Data records
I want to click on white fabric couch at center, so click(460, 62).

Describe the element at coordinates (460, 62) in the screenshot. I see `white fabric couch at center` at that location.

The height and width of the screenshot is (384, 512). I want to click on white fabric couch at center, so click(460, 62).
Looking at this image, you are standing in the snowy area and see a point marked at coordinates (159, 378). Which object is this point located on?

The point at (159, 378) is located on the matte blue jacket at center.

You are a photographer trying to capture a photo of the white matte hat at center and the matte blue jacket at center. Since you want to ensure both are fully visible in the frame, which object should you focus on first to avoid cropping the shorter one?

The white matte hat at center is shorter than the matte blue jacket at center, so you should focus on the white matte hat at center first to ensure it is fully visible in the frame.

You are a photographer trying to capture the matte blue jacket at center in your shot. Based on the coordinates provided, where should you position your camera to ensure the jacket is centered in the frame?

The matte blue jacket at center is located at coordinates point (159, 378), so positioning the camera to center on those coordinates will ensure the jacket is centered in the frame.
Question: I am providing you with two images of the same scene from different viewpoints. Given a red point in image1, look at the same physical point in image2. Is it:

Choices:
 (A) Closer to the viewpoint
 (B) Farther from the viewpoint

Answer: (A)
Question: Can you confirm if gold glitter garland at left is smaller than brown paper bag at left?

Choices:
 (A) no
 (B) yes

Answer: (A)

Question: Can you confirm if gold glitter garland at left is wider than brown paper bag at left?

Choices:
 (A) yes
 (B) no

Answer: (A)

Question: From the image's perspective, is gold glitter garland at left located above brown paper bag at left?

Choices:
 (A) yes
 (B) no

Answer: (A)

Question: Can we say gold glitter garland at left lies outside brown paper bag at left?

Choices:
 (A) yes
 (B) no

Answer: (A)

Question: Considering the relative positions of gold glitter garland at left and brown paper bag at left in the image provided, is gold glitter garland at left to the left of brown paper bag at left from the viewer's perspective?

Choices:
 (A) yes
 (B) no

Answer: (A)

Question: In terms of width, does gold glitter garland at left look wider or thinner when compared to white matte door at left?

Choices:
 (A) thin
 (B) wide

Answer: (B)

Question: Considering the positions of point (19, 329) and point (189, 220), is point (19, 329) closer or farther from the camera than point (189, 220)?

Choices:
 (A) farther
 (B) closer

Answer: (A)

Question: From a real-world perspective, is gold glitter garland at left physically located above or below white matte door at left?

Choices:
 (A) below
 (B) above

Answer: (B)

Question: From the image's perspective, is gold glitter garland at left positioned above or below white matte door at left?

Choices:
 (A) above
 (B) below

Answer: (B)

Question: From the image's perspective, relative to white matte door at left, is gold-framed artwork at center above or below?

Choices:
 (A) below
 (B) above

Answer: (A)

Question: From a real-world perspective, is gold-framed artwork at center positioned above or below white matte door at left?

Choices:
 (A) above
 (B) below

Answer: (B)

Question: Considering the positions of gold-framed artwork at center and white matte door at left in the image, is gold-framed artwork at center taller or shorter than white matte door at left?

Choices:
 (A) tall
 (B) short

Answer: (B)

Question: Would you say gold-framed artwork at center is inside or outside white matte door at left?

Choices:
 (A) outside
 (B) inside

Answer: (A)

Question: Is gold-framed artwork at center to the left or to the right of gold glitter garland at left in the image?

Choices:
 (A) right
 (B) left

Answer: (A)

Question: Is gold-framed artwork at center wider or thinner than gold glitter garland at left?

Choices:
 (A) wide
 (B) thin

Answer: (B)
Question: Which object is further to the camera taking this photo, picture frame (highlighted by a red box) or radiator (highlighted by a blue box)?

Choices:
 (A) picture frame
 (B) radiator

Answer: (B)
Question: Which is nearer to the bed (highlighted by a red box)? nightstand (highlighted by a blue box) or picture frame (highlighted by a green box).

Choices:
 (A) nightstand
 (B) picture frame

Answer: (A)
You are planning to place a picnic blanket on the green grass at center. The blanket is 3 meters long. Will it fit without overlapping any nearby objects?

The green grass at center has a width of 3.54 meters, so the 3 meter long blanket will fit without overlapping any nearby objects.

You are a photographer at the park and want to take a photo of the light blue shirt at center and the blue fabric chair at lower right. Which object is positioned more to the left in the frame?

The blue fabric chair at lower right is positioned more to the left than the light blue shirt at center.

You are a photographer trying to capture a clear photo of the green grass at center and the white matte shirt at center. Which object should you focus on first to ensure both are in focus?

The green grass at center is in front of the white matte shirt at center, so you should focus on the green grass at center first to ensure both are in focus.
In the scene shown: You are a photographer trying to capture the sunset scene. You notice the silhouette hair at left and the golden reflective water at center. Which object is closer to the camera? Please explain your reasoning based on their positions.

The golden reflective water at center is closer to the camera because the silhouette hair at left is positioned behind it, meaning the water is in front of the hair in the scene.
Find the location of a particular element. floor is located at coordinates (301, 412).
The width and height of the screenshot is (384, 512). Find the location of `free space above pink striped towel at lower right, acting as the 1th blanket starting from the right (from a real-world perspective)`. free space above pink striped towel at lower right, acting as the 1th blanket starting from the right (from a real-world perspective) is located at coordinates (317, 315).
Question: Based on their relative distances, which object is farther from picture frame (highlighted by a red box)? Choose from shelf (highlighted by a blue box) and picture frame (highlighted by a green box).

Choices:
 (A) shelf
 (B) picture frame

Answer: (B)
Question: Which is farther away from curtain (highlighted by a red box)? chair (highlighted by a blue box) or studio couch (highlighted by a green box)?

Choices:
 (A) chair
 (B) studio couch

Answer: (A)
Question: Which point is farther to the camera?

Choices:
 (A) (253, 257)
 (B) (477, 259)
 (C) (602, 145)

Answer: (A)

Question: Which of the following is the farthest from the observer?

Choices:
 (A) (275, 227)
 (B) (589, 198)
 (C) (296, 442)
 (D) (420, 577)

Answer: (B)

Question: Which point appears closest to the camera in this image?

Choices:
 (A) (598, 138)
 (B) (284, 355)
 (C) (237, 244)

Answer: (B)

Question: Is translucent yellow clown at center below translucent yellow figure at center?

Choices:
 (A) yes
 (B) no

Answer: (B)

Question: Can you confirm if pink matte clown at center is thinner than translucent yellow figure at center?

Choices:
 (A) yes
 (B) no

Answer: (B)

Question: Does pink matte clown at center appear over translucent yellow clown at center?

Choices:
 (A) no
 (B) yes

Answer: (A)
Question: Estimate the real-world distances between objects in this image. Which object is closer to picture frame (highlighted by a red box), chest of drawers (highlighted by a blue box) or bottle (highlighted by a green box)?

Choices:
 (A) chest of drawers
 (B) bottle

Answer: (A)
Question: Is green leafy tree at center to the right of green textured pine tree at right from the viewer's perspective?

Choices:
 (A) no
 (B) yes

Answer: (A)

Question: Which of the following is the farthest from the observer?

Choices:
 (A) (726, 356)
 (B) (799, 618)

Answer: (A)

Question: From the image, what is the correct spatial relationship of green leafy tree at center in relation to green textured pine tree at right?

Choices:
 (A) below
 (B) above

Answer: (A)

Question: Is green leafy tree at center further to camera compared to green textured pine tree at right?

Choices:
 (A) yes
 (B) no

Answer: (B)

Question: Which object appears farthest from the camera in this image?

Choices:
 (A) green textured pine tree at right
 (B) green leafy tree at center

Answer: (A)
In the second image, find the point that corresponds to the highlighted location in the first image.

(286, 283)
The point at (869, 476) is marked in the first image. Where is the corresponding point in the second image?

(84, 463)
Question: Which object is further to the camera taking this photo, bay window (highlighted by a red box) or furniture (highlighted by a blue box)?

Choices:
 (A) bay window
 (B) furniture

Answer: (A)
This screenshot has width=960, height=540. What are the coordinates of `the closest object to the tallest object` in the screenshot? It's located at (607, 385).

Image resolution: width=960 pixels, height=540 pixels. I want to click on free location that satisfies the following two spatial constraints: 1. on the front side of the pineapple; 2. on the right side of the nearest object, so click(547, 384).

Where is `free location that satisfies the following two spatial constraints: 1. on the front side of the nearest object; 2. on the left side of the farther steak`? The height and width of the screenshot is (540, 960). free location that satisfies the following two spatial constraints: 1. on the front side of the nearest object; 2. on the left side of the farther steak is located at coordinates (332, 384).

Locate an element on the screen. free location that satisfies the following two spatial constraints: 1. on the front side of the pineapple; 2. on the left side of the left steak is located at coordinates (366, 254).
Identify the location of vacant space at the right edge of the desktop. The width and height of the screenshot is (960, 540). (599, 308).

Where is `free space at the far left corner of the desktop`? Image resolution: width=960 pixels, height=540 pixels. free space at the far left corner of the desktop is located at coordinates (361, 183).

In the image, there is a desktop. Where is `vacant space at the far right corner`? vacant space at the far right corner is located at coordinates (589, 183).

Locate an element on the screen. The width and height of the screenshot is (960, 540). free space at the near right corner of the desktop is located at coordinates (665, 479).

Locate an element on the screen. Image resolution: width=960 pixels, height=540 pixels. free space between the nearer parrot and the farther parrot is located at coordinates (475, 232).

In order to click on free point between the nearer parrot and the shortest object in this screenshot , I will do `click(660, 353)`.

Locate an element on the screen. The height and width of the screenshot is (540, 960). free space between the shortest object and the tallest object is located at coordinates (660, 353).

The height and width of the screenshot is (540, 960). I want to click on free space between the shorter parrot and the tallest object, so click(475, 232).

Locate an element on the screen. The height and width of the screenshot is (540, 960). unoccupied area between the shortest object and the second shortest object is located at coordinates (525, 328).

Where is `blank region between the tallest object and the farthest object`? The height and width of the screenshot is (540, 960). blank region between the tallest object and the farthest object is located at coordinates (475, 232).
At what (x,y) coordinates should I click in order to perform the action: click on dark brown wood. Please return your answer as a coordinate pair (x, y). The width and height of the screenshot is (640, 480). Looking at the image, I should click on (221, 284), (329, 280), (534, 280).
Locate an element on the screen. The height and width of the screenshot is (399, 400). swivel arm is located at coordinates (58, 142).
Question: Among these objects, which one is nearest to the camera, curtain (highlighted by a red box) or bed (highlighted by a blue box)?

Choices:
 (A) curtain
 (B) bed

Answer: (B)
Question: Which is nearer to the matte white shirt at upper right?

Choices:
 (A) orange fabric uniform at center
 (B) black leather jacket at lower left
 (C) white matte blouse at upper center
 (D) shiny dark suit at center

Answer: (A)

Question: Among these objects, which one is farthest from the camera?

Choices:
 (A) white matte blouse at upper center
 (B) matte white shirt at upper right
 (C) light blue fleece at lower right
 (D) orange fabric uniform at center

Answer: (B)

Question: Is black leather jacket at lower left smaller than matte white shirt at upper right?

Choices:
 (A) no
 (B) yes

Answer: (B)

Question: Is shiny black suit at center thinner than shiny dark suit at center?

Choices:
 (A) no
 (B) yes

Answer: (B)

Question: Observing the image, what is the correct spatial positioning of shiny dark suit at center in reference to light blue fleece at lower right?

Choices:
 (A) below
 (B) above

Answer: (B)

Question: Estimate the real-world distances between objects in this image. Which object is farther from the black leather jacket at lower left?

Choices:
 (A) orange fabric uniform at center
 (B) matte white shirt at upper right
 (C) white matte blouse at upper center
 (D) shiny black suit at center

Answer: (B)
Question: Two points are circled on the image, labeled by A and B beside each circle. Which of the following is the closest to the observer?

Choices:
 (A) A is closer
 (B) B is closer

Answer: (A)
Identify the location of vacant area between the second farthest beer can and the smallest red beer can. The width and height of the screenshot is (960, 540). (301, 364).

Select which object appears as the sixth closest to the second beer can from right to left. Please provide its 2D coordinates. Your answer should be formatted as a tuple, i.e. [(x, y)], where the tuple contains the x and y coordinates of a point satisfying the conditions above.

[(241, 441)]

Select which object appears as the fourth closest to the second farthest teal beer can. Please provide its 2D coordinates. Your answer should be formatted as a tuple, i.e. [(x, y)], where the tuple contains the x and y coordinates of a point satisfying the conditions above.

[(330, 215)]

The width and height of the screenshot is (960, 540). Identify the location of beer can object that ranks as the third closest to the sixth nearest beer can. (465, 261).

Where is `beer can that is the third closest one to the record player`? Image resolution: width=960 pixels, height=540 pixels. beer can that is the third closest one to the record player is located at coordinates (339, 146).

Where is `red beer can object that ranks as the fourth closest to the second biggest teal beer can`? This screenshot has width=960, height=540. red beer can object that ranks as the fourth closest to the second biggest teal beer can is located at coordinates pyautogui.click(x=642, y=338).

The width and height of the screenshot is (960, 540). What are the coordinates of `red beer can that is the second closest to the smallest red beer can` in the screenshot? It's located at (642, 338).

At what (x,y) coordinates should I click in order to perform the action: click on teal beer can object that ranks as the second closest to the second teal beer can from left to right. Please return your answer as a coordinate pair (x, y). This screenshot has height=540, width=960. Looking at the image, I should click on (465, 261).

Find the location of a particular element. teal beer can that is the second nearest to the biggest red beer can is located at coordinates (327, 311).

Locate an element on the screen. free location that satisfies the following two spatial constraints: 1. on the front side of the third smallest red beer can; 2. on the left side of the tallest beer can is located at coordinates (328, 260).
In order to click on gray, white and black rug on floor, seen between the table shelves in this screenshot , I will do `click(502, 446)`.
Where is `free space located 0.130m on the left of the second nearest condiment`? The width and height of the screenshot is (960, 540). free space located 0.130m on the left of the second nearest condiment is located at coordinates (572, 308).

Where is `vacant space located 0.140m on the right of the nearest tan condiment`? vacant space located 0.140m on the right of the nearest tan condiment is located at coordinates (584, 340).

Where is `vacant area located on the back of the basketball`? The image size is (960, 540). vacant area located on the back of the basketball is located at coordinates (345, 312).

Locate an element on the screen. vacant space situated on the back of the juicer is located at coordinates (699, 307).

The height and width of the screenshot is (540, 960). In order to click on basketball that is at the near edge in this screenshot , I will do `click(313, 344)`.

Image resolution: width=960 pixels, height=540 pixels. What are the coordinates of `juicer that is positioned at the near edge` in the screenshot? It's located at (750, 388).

Objective: Please rewrite the items from the line with "coordinates (361, 183)." to the line with "Locate an element on the screen. The width", putting "tabletop" wherever "desktop" appears and leaving all else unchanged.

Task result:
Where is `free space at the far left corner of the tabletop`? Image resolution: width=960 pixels, height=540 pixels. free space at the far left corner of the tabletop is located at coordinates (361, 183).

In the image, there is a tabletop. Where is `vacant space at the far right corner`? vacant space at the far right corner is located at coordinates (589, 183).

Locate an element on the screen. The width and height of the screenshot is (960, 540). free space at the near right corner of the tabletop is located at coordinates (665, 479).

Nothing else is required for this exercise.